§ DATA EXTRACT:
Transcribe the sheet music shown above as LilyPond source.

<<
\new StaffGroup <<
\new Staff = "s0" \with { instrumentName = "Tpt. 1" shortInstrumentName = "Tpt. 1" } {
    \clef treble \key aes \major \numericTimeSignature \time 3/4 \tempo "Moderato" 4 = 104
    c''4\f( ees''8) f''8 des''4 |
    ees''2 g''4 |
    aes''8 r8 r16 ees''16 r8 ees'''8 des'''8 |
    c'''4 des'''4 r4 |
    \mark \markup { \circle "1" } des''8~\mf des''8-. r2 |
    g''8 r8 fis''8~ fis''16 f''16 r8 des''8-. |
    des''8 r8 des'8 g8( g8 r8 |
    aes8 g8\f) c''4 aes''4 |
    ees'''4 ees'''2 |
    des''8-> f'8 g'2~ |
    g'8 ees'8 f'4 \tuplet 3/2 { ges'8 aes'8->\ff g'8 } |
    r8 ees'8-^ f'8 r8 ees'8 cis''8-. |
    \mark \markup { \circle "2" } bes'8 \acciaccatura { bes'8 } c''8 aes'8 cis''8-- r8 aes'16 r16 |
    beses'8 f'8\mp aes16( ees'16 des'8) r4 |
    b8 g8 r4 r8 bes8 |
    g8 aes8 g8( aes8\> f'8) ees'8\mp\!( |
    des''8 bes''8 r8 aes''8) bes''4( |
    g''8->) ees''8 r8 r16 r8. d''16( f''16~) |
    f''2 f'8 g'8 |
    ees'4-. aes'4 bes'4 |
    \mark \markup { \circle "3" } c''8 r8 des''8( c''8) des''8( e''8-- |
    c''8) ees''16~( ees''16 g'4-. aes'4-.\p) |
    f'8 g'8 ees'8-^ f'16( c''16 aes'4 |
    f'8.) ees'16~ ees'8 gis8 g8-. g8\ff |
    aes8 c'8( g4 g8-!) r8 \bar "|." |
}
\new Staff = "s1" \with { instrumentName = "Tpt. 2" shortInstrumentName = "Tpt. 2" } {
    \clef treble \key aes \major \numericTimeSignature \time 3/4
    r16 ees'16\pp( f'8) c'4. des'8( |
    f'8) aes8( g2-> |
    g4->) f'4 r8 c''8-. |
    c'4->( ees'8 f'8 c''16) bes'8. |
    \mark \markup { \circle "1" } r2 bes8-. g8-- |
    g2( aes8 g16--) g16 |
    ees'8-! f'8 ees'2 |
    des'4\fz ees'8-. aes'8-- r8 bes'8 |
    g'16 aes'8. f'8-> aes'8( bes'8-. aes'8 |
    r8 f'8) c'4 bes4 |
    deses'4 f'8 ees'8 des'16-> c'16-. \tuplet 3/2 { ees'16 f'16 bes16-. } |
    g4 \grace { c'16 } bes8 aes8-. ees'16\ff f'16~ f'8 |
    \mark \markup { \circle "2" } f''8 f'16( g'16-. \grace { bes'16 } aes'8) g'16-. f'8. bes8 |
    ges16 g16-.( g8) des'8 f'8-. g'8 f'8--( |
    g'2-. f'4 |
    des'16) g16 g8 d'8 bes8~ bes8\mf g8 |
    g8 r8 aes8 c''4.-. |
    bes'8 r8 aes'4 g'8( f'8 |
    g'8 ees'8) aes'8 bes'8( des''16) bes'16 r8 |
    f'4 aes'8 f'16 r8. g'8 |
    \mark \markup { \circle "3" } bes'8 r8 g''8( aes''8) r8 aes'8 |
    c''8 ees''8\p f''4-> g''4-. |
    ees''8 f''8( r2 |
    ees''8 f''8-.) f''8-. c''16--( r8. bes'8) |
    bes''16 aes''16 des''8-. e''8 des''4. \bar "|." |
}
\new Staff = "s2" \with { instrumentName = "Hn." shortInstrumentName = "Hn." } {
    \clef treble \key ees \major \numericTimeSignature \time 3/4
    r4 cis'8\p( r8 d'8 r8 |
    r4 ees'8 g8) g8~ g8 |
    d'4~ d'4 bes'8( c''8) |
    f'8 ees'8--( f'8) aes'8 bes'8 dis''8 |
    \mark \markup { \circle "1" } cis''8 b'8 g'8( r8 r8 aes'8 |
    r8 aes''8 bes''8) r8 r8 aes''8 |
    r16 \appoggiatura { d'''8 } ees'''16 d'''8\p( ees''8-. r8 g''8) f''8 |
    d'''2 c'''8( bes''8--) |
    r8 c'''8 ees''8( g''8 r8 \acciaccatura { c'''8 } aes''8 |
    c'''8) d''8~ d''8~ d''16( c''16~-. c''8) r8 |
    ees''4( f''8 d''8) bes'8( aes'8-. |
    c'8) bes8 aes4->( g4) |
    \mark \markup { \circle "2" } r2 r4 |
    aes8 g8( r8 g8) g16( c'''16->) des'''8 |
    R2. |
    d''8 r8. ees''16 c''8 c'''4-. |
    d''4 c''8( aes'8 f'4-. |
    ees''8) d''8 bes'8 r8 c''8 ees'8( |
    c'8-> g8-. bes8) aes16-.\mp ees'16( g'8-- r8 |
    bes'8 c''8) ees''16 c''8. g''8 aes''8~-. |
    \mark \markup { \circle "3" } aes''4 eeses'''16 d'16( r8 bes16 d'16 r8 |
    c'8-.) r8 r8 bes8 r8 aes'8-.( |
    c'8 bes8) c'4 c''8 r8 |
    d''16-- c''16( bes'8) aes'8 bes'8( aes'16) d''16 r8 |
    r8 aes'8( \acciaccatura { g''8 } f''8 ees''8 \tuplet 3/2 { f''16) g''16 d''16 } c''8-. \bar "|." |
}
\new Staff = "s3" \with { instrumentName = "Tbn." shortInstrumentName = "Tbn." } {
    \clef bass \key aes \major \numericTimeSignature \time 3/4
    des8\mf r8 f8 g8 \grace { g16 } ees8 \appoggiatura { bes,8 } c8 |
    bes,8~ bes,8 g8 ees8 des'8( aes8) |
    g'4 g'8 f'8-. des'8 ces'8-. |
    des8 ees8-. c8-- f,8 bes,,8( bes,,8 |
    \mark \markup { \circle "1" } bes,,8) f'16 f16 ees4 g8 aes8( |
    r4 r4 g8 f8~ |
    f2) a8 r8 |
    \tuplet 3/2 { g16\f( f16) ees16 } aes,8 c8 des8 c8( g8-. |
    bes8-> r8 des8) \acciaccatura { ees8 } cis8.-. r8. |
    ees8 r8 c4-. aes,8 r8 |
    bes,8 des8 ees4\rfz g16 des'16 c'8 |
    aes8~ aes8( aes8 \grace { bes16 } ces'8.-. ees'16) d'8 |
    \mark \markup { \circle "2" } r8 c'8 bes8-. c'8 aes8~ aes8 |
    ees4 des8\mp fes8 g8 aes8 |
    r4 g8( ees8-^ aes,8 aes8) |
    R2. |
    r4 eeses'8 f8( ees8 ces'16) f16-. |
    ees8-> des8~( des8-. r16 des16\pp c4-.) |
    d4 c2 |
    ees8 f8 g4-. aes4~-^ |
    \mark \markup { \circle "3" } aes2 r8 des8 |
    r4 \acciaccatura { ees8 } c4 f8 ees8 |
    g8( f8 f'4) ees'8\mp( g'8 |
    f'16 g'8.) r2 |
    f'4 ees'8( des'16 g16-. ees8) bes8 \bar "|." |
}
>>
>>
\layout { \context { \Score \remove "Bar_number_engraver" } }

§ SET PROBLEM: Pick out every line in the data above that contains the string "major", treating uppercase and lowercase as different.

§ COMPLETED TASK:
    \clef treble \key aes \major \numericTimeSignature \time 3/4 \tempo "Moderato" 4 = 104
    \clef treble \key aes \major \numericTimeSignature \time 3/4
    \clef treble \key ees \major \numericTimeSignature \time 3/4
    \clef bass \key aes \major \numericTimeSignature \time 3/4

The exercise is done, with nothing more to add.